> **Challenge**: Output as a JSON list of strings the entries from the line with "Is point (570, 483)" up to and including the line with "The point (350, 548) is more distant.", one string per line, leaving out blank lines.

--- Available data ---

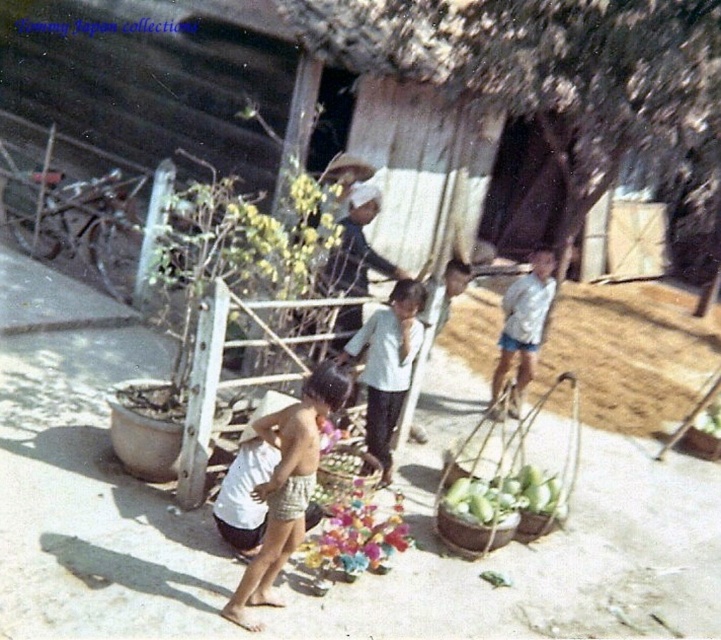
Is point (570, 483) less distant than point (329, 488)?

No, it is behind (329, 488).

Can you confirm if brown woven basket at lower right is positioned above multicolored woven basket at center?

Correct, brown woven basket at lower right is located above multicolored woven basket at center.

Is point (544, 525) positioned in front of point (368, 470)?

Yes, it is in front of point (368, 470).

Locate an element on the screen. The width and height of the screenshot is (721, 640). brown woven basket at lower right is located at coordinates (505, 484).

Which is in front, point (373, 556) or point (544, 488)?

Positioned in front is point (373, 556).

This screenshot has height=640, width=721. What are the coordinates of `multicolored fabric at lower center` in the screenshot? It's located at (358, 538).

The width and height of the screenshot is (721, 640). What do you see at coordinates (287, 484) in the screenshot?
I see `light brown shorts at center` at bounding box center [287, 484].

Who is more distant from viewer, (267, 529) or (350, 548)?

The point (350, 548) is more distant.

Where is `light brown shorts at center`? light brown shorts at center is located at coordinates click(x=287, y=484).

---
--- Available data ---

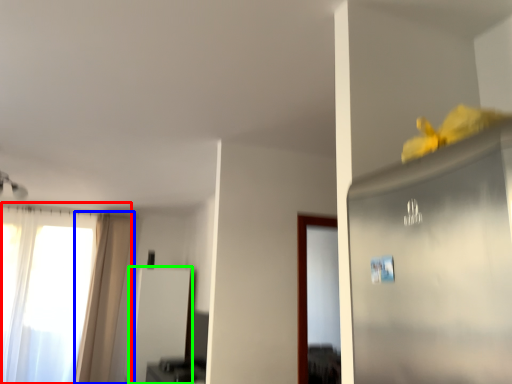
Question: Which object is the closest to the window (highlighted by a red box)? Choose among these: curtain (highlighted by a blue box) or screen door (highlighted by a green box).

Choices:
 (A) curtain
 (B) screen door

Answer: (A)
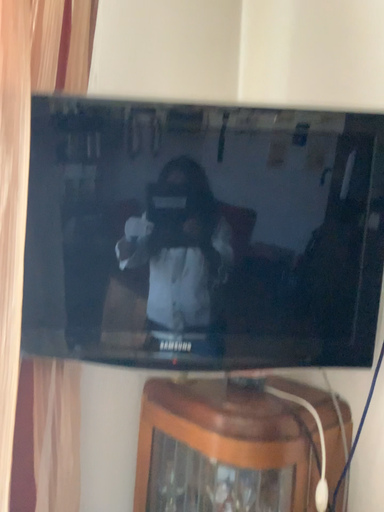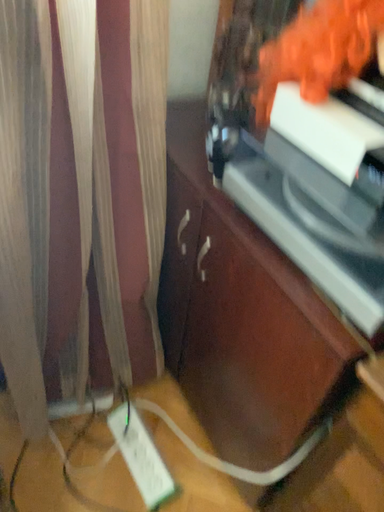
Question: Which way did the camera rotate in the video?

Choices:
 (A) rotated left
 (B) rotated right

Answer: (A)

---

> **Task output**:
[
  "Is point (570, 483) less distant than point (329, 488)?",
  "No, it is behind (329, 488).",
  "Can you confirm if brown woven basket at lower right is positioned above multicolored woven basket at center?",
  "Correct, brown woven basket at lower right is located above multicolored woven basket at center.",
  "Is point (544, 525) positioned in front of point (368, 470)?",
  "Yes, it is in front of point (368, 470).",
  "Locate an element on the screen. The width and height of the screenshot is (721, 640). brown woven basket at lower right is located at coordinates (505, 484).",
  "Which is in front, point (373, 556) or point (544, 488)?",
  "Positioned in front is point (373, 556).",
  "This screenshot has height=640, width=721. What are the coordinates of `multicolored fabric at lower center` in the screenshot? It's located at (358, 538).",
  "The width and height of the screenshot is (721, 640). What do you see at coordinates (287, 484) in the screenshot?",
  "I see `light brown shorts at center` at bounding box center [287, 484].",
  "Who is more distant from viewer, (267, 529) or (350, 548)?",
  "The point (350, 548) is more distant."
]